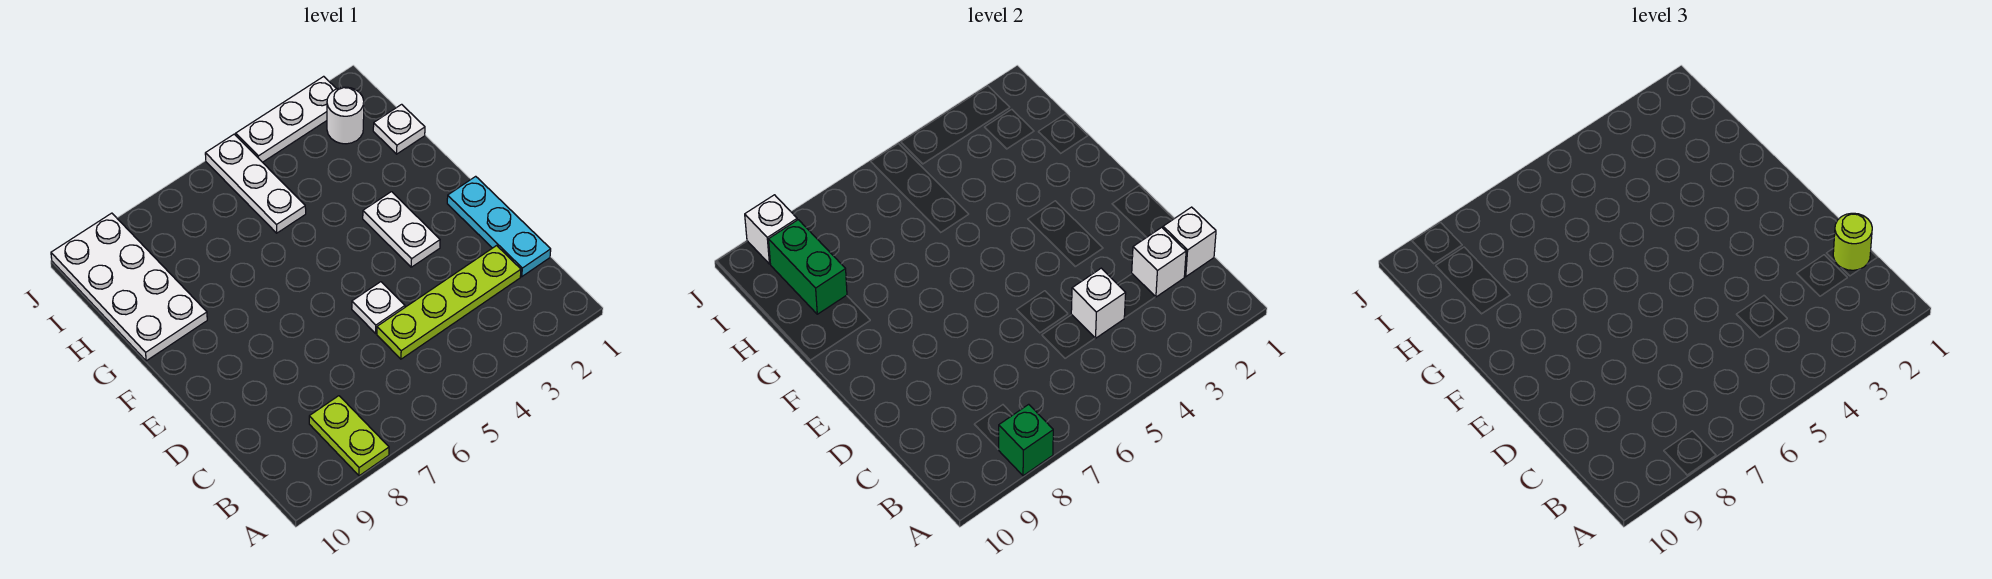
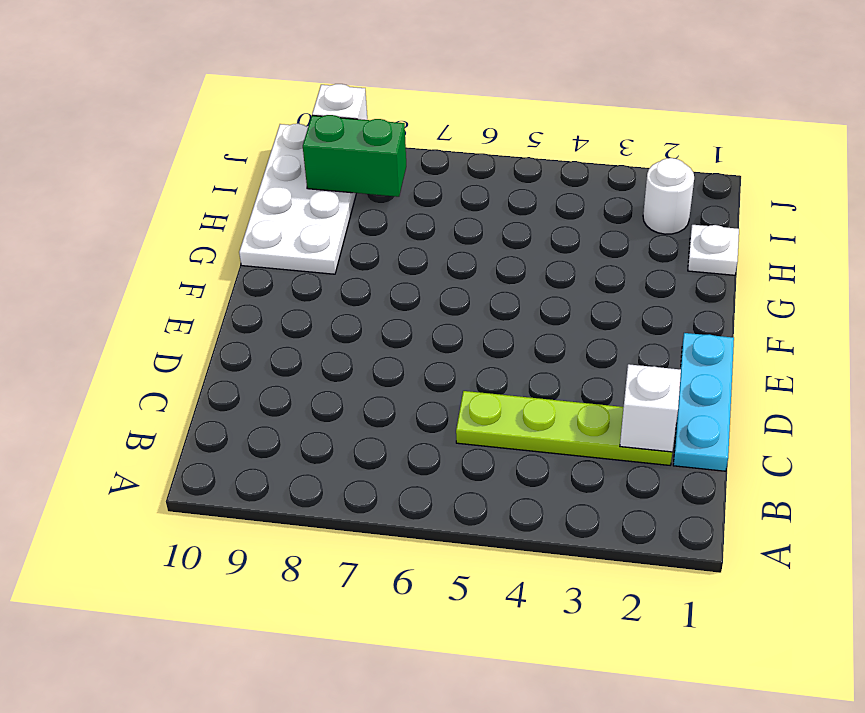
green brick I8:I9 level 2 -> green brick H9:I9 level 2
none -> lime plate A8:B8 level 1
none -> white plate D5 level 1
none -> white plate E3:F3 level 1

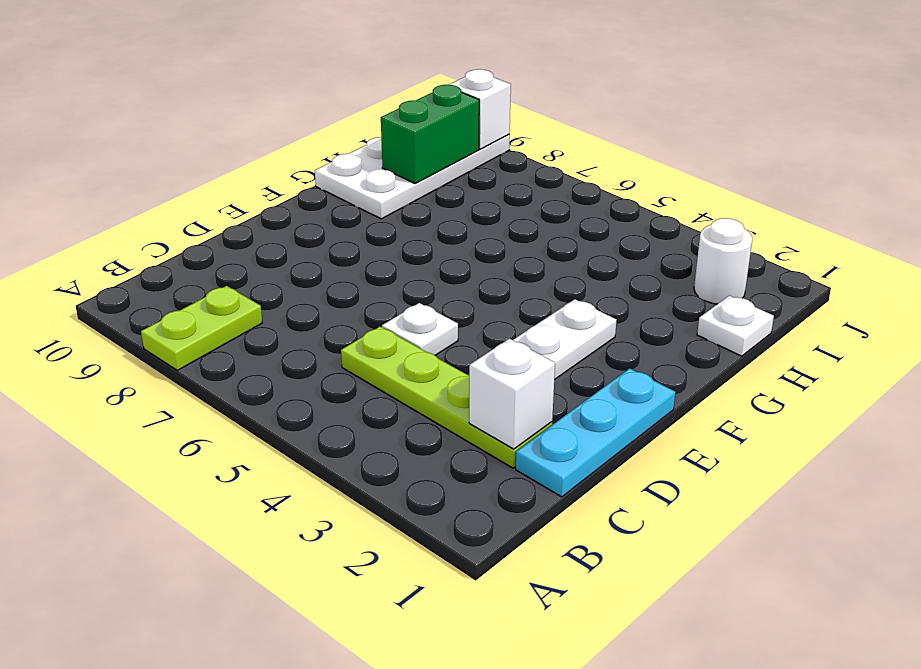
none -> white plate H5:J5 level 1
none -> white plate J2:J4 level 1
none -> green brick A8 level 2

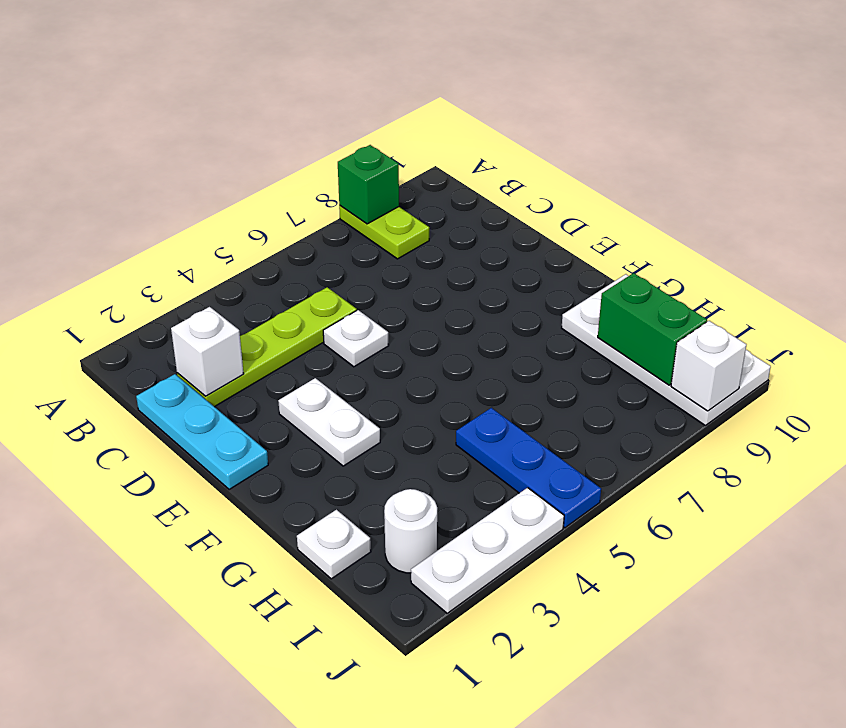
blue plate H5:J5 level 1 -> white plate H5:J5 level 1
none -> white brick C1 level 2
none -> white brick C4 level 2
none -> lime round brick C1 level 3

※

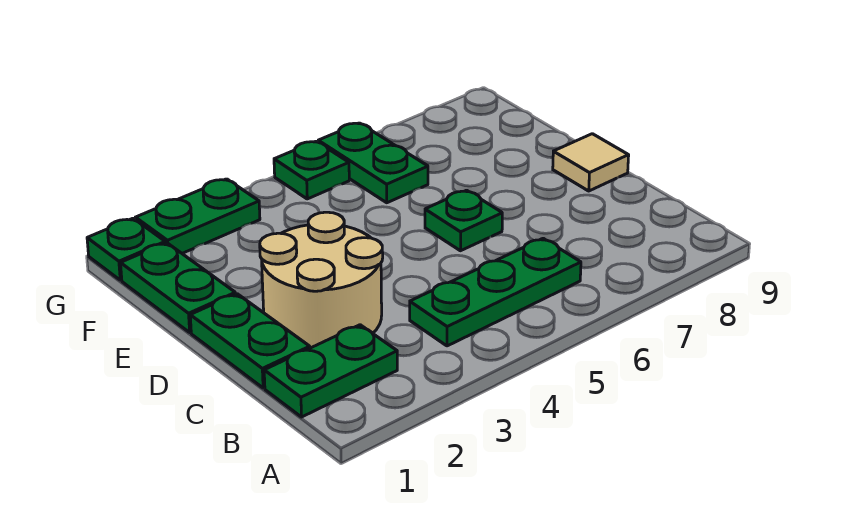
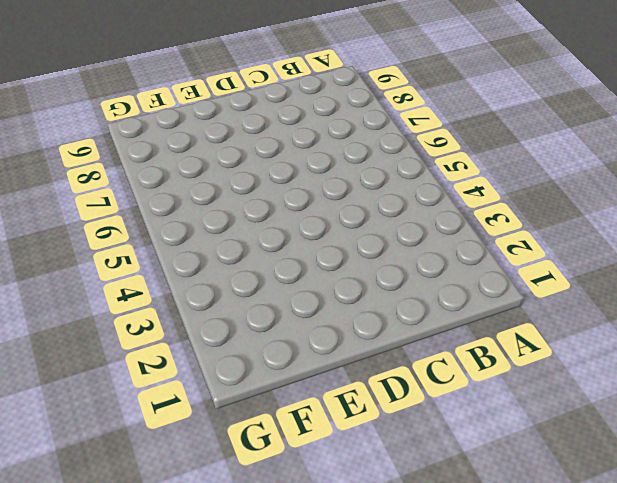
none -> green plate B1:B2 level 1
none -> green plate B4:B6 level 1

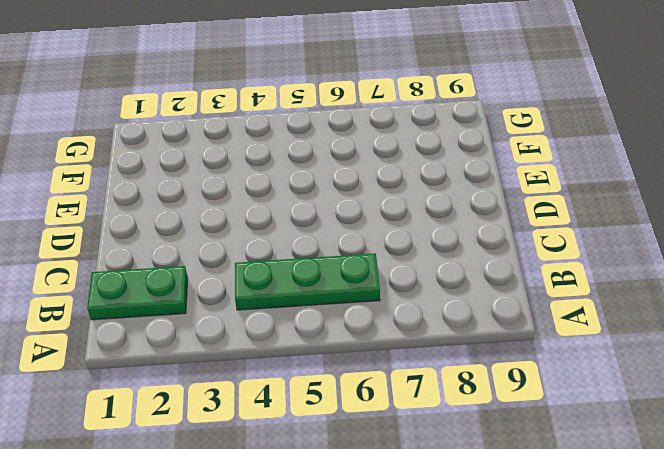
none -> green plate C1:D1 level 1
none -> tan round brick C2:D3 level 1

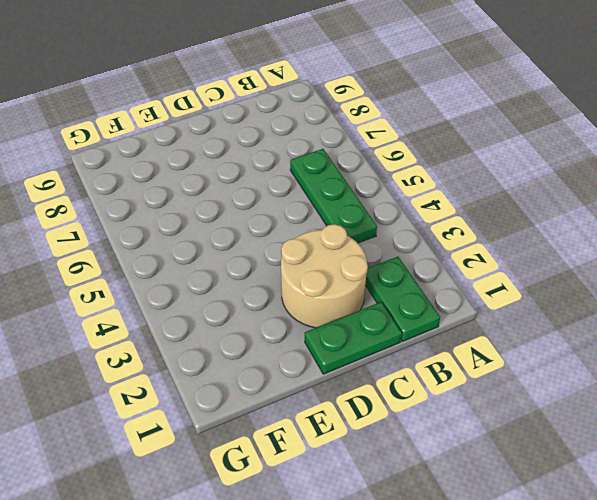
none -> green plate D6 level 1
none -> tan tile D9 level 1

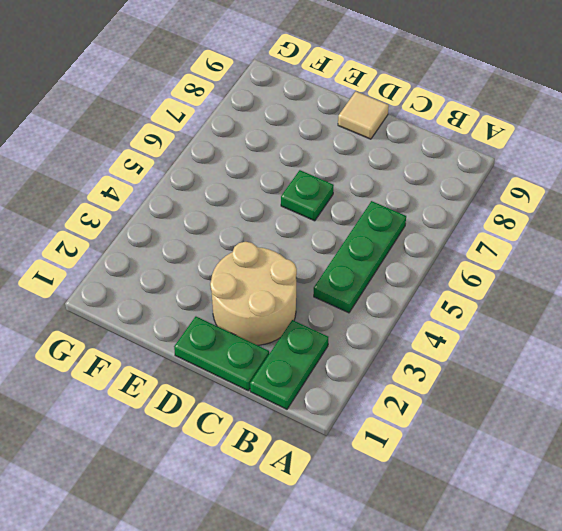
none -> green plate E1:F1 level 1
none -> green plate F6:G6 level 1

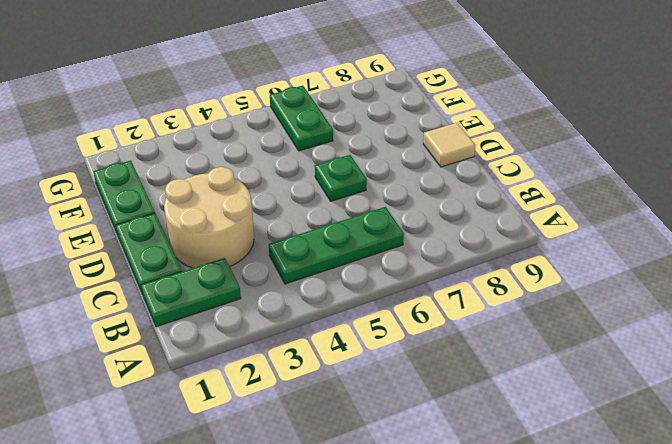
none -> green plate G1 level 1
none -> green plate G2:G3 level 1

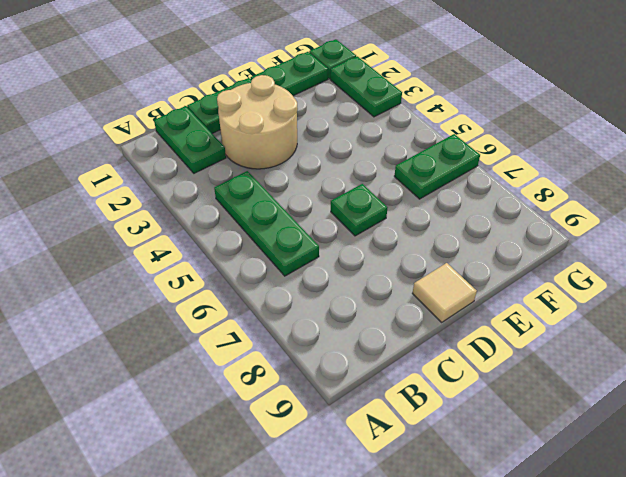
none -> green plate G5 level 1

※

Exercise prompt: Give again, exactly as written above, each line from the one that has "none -> tan tile D9 level 1" to the one that has "none -> green plate G5 level 1", both included; omit the pictures.

Expected answer:
none -> tan tile D9 level 1

none -> green plate E1:F1 level 1
none -> green plate F6:G6 level 1

none -> green plate G1 level 1
none -> green plate G2:G3 level 1

none -> green plate G5 level 1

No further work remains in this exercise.